**WHAT YOU ARE ASKED TO DO**
Given the listing below, output exactly the line containing "camera: 55 degrees right, 10 degrees down" and every line after it through the end.

-- THE INPUT follows --

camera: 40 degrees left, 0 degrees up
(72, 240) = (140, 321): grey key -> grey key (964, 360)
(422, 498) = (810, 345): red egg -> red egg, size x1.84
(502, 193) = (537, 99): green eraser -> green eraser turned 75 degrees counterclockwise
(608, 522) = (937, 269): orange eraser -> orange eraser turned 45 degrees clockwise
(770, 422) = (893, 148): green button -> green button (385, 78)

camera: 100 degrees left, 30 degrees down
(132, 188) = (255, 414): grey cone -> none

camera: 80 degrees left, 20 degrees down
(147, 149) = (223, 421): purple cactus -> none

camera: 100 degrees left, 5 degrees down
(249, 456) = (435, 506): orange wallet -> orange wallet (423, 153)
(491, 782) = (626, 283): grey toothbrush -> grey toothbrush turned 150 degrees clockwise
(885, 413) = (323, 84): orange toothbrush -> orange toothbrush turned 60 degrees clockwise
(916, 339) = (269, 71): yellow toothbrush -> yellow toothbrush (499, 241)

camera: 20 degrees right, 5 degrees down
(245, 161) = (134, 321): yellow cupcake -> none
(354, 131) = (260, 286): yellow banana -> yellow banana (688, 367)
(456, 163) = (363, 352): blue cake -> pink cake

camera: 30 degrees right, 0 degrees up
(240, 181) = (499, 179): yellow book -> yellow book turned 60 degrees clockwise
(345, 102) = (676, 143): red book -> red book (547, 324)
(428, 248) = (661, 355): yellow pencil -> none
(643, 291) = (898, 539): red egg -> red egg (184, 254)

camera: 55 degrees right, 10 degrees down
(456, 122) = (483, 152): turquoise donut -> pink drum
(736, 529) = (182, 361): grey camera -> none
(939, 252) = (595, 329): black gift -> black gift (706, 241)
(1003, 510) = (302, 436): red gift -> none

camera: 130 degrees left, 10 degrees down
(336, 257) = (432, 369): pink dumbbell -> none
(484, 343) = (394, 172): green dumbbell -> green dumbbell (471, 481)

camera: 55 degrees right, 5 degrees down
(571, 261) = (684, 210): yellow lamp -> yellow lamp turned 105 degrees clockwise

-- THE INPUT concluded --

**SOLUTION**
camera: 55 degrees right, 10 degrees down
(456, 122) = (483, 152): turquoise donut -> pink drum
(736, 529) = (182, 361): grey camera -> none
(939, 252) = (595, 329): black gift -> black gift (706, 241)
(1003, 510) = (302, 436): red gift -> none

camera: 130 degrees left, 10 degrees down
(336, 257) = (432, 369): pink dumbbell -> none
(484, 343) = (394, 172): green dumbbell -> green dumbbell (471, 481)

camera: 55 degrees right, 5 degrees down
(571, 261) = (684, 210): yellow lamp -> yellow lamp turned 105 degrees clockwise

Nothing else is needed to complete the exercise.